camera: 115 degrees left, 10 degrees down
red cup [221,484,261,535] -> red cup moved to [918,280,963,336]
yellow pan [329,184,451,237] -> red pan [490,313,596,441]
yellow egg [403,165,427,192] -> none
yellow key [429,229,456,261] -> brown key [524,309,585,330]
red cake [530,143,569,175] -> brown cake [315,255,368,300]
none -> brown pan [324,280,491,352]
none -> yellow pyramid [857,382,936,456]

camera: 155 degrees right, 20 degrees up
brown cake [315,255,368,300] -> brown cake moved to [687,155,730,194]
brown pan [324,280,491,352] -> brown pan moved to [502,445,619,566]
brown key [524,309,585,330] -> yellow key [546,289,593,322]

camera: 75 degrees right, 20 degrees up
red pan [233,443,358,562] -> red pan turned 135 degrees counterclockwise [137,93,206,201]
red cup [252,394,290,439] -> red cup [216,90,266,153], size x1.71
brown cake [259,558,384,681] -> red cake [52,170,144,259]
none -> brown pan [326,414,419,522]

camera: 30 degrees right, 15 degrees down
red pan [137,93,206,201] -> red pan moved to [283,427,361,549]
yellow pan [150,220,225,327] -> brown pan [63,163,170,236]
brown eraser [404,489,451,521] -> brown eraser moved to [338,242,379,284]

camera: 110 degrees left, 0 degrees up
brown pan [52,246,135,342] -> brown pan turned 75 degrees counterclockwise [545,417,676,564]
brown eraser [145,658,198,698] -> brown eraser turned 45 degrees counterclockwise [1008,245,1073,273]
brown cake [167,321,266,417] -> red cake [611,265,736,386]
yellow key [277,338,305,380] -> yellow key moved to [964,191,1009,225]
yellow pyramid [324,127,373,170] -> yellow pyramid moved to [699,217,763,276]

• **EXERCISE DESCRIPTION**
"none -> brown pan [324,280,491,352]" marks the last line to print; print everything from the first line of the data through that line, unchanged, and nothing more.

• **TASK RESULT**
camera: 115 degrees left, 10 degrees down
red cup [221,484,261,535] -> red cup moved to [918,280,963,336]
yellow pan [329,184,451,237] -> red pan [490,313,596,441]
yellow egg [403,165,427,192] -> none
yellow key [429,229,456,261] -> brown key [524,309,585,330]
red cake [530,143,569,175] -> brown cake [315,255,368,300]
none -> brown pan [324,280,491,352]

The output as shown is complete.